Exercise prompt
Whenever a line in the data contains "black", show that line.

Data for analysis
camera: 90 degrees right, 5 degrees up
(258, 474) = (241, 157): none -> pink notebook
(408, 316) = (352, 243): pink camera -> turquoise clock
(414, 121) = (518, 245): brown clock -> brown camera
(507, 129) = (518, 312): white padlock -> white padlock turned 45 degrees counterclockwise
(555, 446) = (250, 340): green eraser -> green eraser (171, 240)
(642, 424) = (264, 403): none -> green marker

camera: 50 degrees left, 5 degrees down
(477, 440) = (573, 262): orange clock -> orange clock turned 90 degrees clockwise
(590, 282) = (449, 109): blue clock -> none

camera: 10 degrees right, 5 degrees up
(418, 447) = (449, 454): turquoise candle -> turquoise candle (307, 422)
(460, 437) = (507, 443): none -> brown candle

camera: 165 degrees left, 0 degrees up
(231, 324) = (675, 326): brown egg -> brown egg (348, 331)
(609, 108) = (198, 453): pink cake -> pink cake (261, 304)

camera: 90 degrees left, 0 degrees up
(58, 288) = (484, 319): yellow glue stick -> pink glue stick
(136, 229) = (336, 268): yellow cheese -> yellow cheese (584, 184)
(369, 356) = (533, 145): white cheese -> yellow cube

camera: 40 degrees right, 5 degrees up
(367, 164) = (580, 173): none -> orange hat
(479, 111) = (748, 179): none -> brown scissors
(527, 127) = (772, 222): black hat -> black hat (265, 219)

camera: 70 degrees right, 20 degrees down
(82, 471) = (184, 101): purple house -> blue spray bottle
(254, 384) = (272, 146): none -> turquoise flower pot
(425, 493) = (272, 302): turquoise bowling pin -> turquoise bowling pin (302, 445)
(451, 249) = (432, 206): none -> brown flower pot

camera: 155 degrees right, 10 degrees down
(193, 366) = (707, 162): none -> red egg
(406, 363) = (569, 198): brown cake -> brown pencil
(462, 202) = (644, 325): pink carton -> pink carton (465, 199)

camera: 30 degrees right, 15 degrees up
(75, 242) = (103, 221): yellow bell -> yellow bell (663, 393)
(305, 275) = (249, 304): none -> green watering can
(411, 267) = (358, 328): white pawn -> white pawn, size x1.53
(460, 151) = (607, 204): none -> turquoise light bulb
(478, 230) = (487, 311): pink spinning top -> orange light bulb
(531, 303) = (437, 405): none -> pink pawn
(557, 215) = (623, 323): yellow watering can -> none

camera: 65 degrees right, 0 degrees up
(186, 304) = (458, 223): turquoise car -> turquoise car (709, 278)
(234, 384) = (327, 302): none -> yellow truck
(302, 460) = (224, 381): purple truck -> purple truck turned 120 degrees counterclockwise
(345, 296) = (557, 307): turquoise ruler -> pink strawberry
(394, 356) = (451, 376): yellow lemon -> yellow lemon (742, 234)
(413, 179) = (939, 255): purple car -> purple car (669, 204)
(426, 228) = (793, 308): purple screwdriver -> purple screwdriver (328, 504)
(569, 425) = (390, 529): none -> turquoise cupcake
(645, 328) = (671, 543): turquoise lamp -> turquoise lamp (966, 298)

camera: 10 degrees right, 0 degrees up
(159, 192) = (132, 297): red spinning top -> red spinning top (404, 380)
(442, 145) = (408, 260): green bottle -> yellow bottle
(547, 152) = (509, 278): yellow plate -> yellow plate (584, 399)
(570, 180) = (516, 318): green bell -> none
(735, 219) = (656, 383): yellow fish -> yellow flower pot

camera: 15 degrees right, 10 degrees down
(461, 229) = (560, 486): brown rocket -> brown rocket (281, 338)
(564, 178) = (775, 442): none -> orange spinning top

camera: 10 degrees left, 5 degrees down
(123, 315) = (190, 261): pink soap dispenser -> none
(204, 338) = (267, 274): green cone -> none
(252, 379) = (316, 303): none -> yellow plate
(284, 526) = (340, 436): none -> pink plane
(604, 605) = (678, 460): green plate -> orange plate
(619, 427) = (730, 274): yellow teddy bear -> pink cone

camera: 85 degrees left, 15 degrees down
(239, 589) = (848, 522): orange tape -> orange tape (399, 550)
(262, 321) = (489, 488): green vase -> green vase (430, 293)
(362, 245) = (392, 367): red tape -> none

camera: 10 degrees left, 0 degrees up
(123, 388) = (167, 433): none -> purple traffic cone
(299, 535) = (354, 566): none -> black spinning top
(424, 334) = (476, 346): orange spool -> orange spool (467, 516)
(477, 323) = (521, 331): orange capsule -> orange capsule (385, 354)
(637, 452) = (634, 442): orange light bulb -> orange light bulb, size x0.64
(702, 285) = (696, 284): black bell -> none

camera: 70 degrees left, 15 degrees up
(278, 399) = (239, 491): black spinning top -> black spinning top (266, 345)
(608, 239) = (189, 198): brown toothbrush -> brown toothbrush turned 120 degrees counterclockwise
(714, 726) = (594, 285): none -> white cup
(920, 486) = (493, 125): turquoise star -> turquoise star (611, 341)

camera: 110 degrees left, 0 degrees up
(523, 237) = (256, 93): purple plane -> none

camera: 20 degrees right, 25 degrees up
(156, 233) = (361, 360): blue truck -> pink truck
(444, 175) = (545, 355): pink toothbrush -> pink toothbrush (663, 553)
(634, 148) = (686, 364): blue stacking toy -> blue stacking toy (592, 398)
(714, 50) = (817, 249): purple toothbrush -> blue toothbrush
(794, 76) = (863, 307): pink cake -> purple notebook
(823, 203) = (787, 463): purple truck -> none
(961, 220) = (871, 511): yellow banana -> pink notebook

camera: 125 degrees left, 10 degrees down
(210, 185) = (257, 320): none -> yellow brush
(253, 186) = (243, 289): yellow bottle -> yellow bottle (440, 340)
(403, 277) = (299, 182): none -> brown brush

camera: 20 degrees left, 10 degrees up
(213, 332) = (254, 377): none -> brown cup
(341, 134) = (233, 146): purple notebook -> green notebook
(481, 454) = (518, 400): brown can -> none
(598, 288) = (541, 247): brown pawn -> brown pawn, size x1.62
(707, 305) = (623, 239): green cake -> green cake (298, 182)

Answer space
(527, 127) = (772, 222): black hat -> black hat (265, 219)
(299, 535) = (354, 566): none -> black spinning top
(702, 285) = (696, 284): black bell -> none
(278, 399) = (239, 491): black spinning top -> black spinning top (266, 345)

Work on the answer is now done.